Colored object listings
———

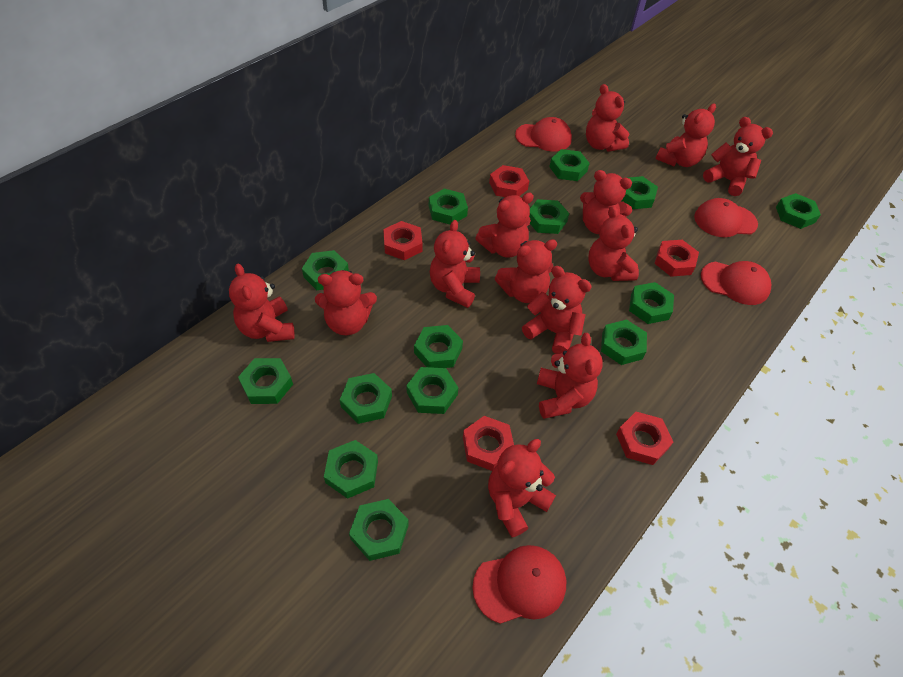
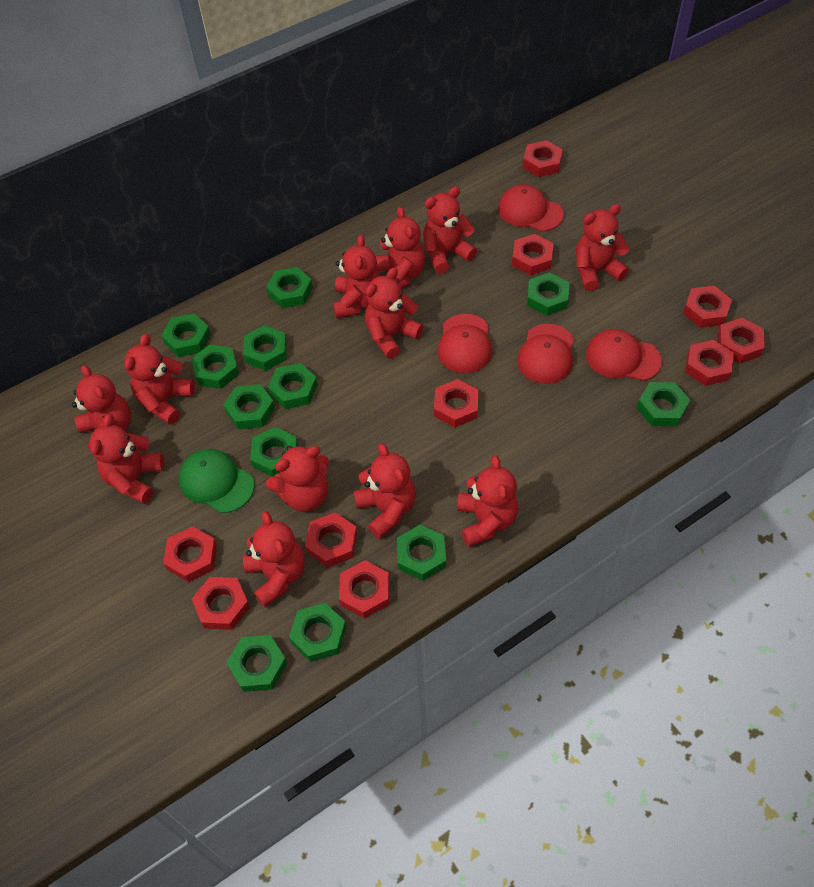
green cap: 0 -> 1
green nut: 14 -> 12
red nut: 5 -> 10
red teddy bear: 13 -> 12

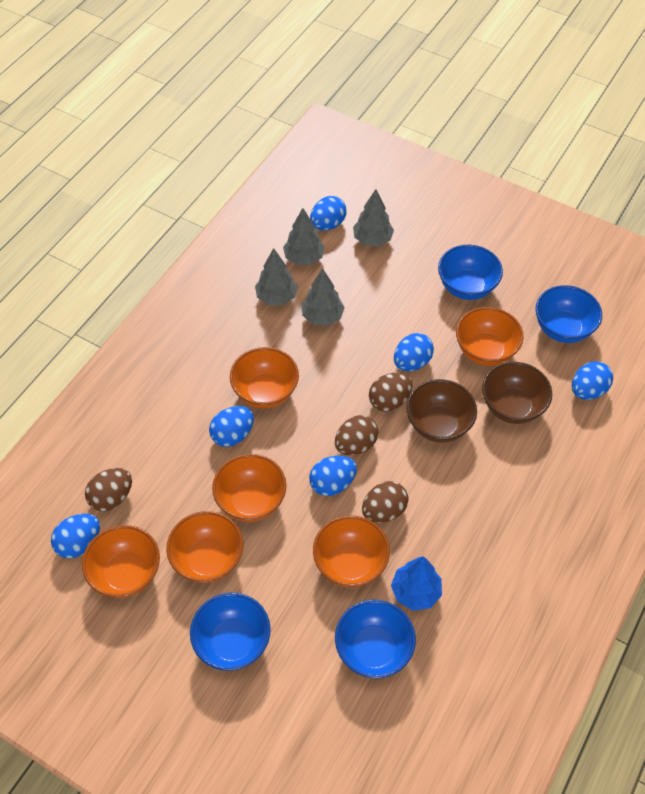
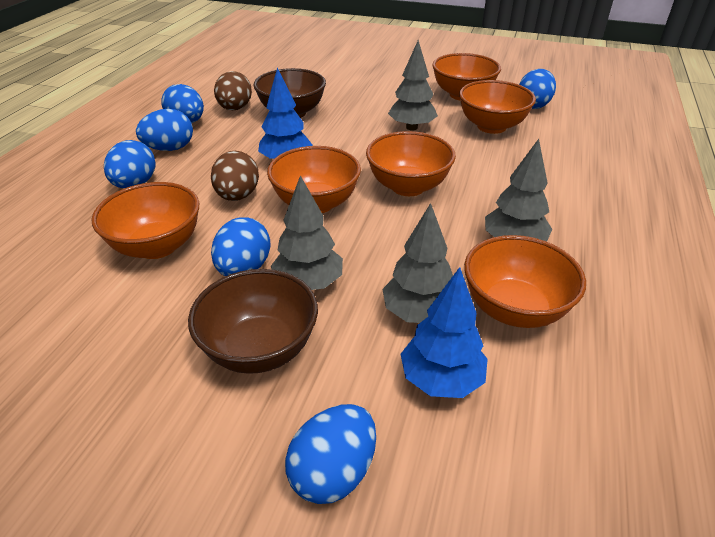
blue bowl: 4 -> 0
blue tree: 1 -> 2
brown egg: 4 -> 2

———

> _WHAT YOU WILL DO_: Your answer must be an exact copy of the records, with no pictures in it.

> _FINISHED TASK_:
green cap: 0 -> 1
green nut: 14 -> 12
red nut: 5 -> 10
red teddy bear: 13 -> 12

blue bowl: 4 -> 0
blue tree: 1 -> 2
brown egg: 4 -> 2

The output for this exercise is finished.